**EXERCISE DETAILS:** In the listing below, the answer starts at the line that has "C2: 6.8uF (+24V, AGND)" and stops after the line that has "R6: 510 (IND, SIG) -> 120 (IND, SIG)"; please repeat that part exactly and nothing more.

(GIVEN DATA begins)

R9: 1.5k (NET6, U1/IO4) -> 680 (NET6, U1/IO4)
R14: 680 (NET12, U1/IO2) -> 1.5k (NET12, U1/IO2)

(GIVEN DATA ends)
(GIVEN DATA begins)

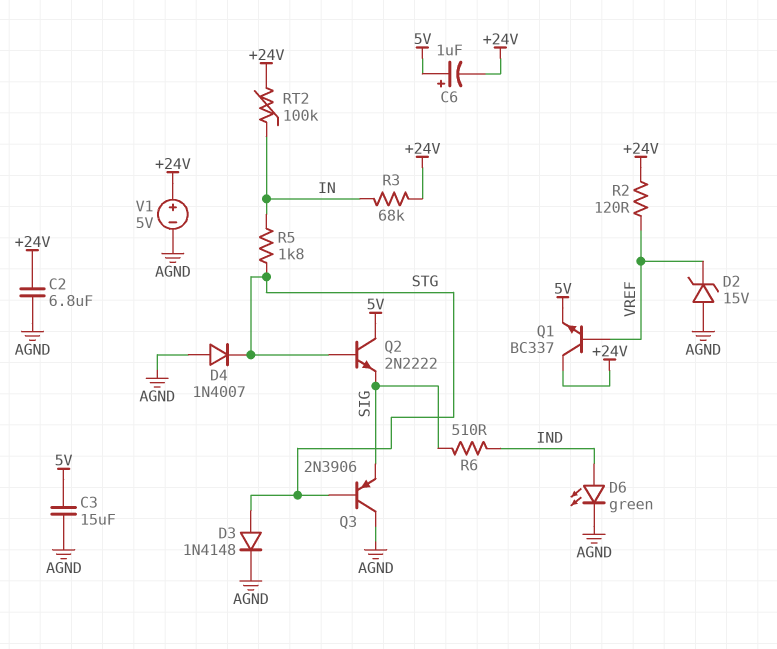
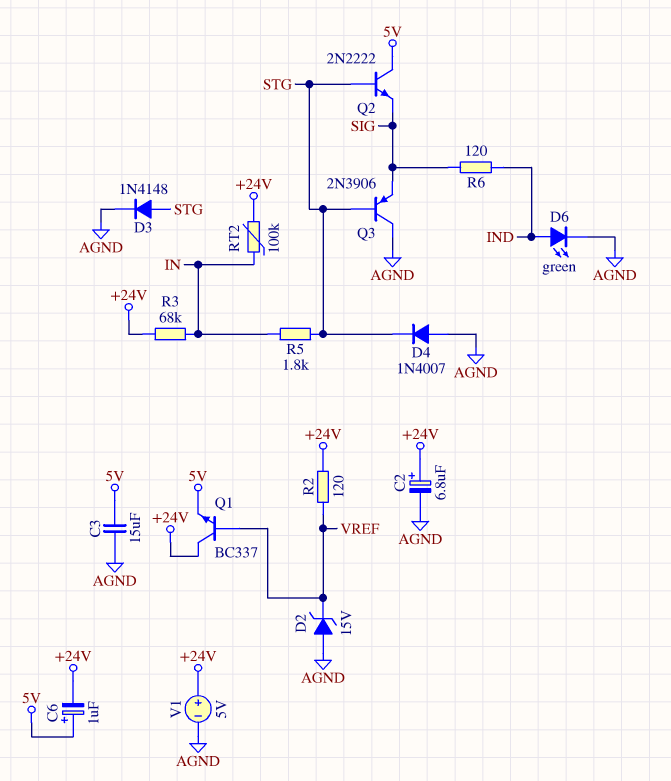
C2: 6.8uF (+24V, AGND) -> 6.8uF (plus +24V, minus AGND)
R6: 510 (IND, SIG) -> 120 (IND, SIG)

(GIVEN DATA ends)
(GIVEN DATA begins)

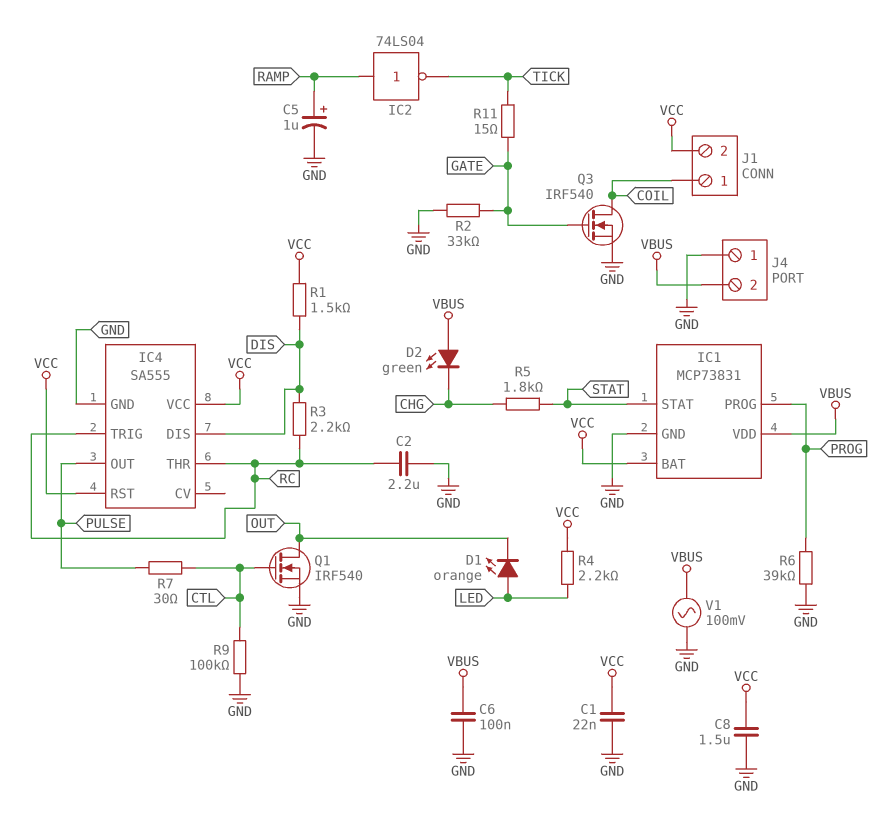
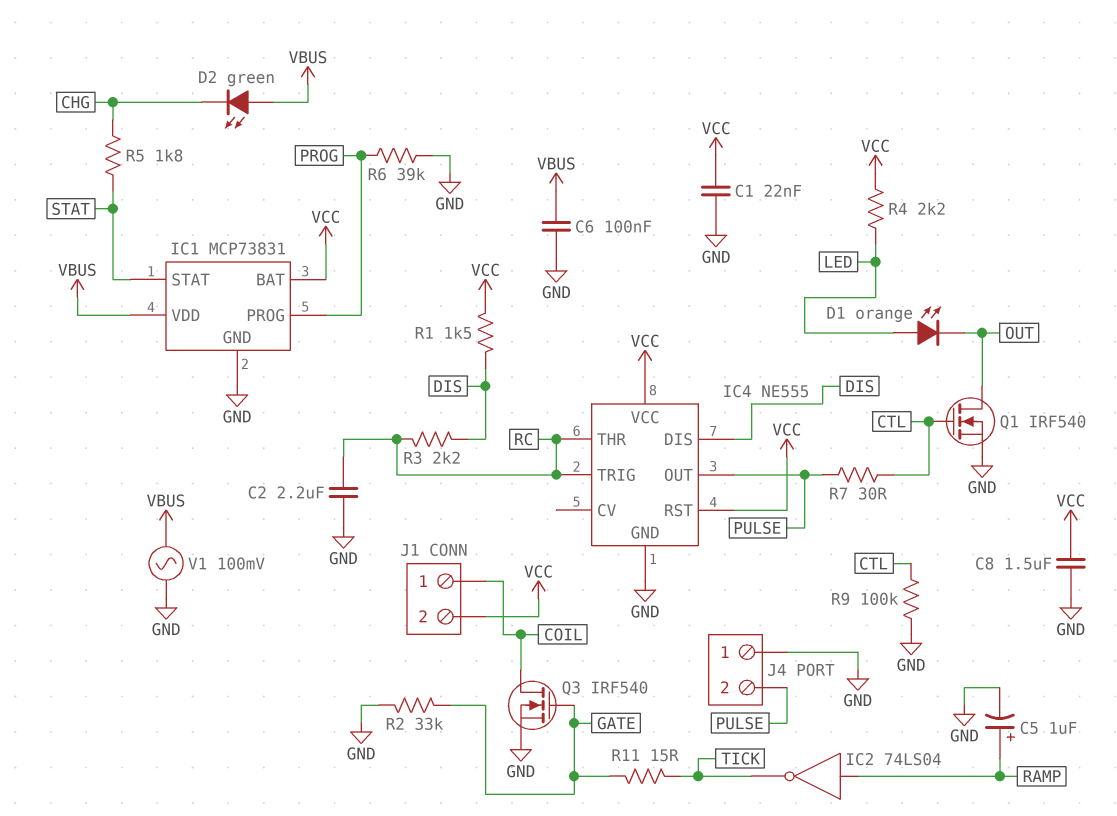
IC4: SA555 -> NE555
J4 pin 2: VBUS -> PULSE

(GIVEN DATA ends)

**EXERCISE ANSWER:**
C2: 6.8uF (+24V, AGND) -> 6.8uF (plus +24V, minus AGND)
R6: 510 (IND, SIG) -> 120 (IND, SIG)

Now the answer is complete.